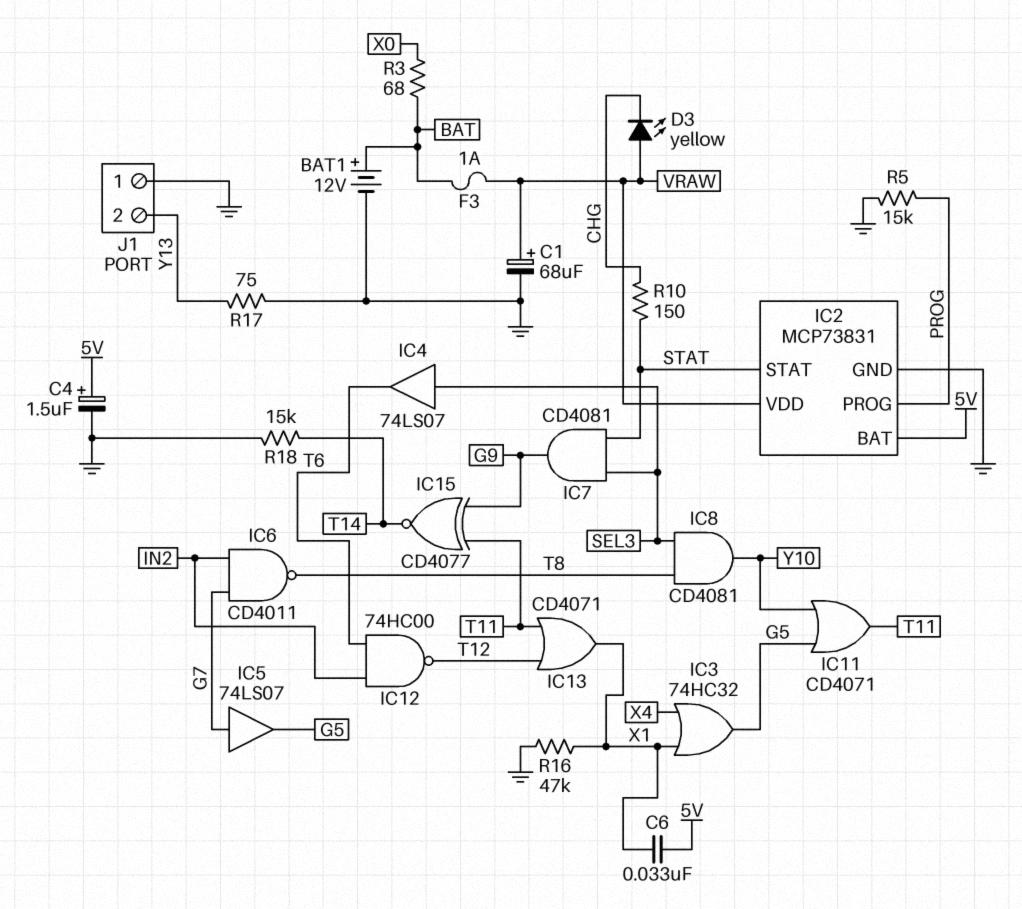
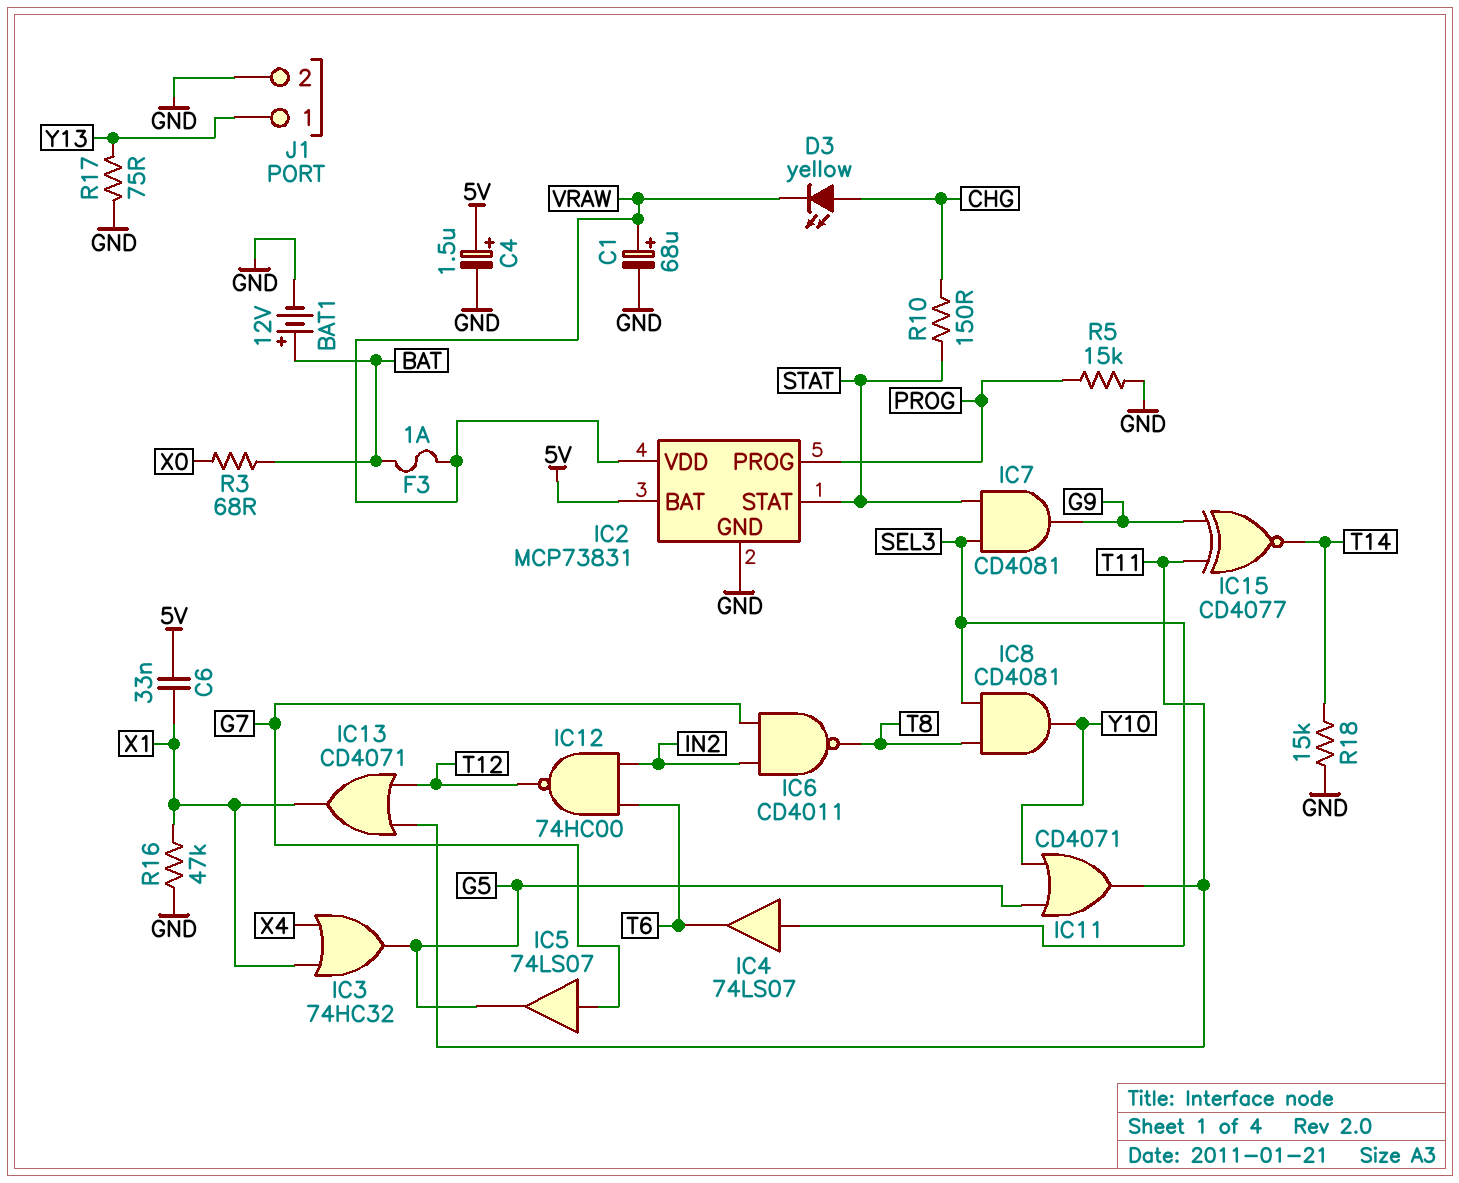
D3: LED yellow (A VRAW, K CHG) -> LED yellow (A CHG, K VRAW)
J1 pin 1: GND -> Y13
J1 pin 2: Y13 -> GND

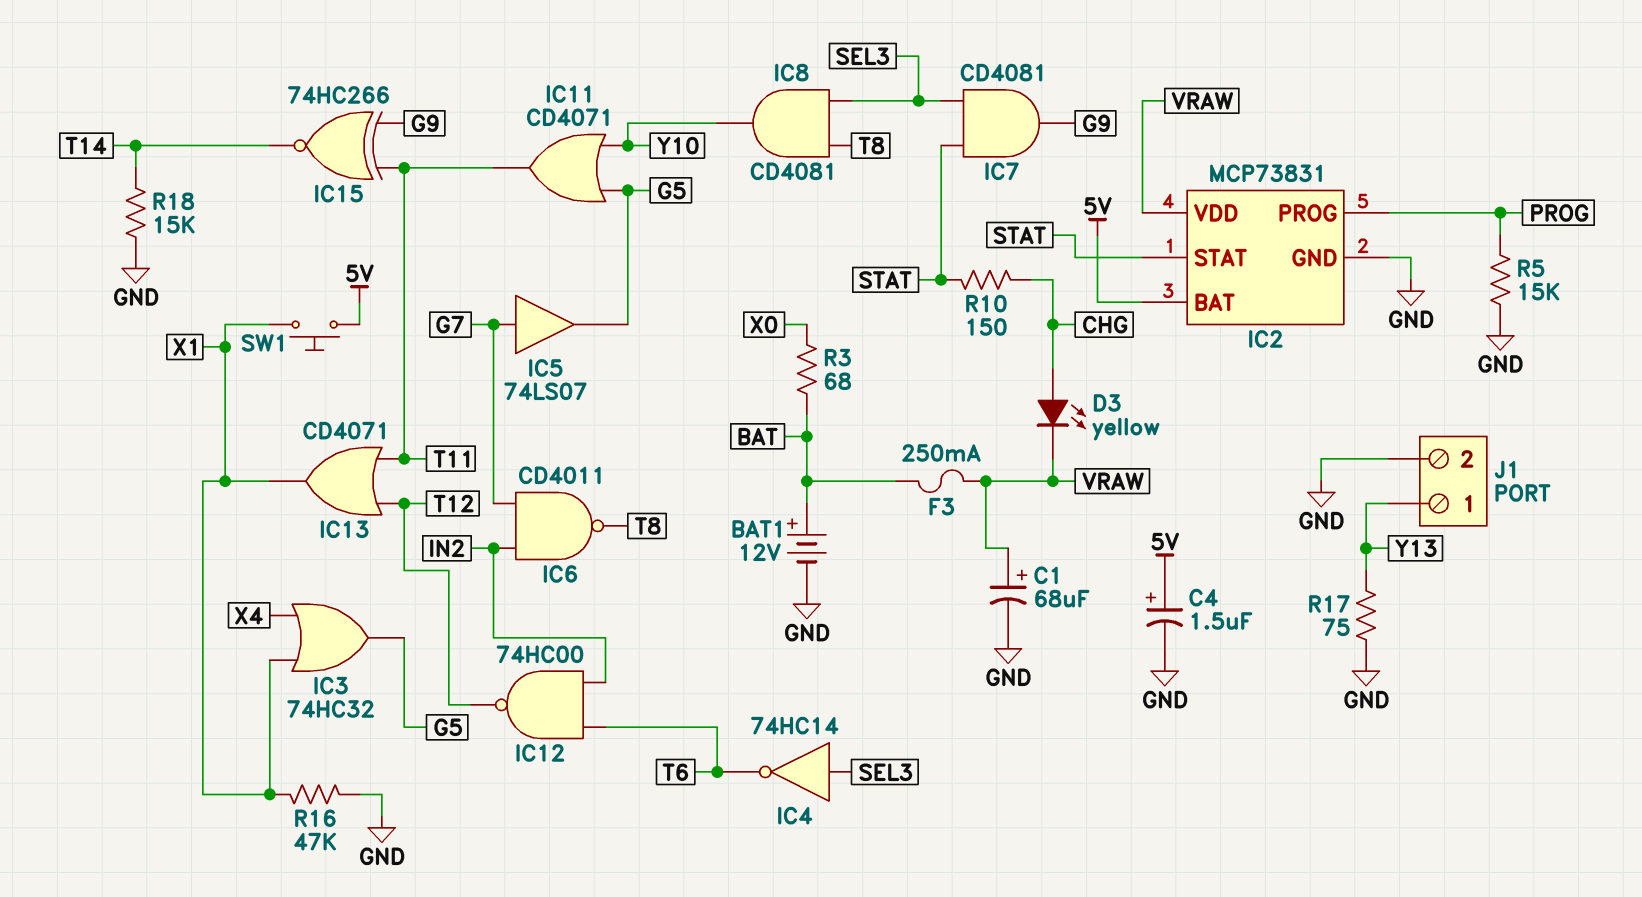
C6: 33nF (5V, X1) -> none
F3: 1A (BAT, VRAW) -> 250mA (BAT, VRAW)
IC4: buffer 74LS07 (in SEL3, out T6) -> NOT 74HC14 (in SEL3, out T6)
IC15: XNOR CD4077 (in G9, in T11, out T14) -> XNOR 74HC266 (in G9, in T11, out T14)
SW1: none -> button (5V, X1)

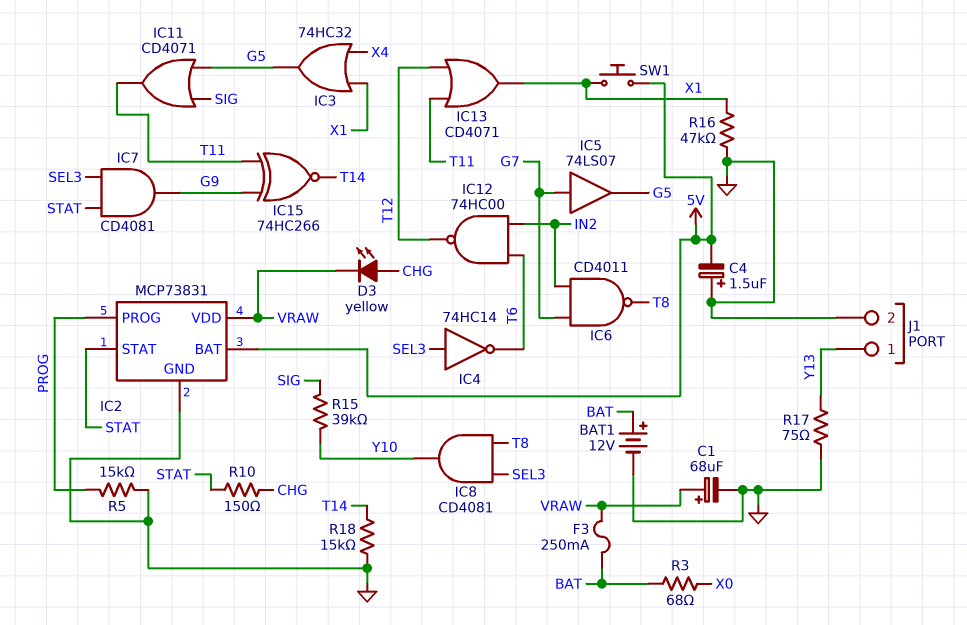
C4: 1.5uF (plus 5V, minus GND) -> 1.5uF (plus GND, minus 5V)
IC11: OR CD4071 (in G5, in Y10, out T11) -> OR CD4071 (in G5, in SIG, out T11)
R15: none -> 39k (SIG, Y10)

---

● Aim of the task:
Reproduce the listing exactly, but keep its images out of the copy.

● Response:
D3: LED yellow (A VRAW, K CHG) -> LED yellow (A CHG, K VRAW)
J1 pin 1: GND -> Y13
J1 pin 2: Y13 -> GND

C6: 33nF (5V, X1) -> none
F3: 1A (BAT, VRAW) -> 250mA (BAT, VRAW)
IC4: buffer 74LS07 (in SEL3, out T6) -> NOT 74HC14 (in SEL3, out T6)
IC15: XNOR CD4077 (in G9, in T11, out T14) -> XNOR 74HC266 (in G9, in T11, out T14)
SW1: none -> button (5V, X1)

C4: 1.5uF (plus 5V, minus GND) -> 1.5uF (plus GND, minus 5V)
IC11: OR CD4071 (in G5, in Y10, out T11) -> OR CD4071 (in G5, in SIG, out T11)
R15: none -> 39k (SIG, Y10)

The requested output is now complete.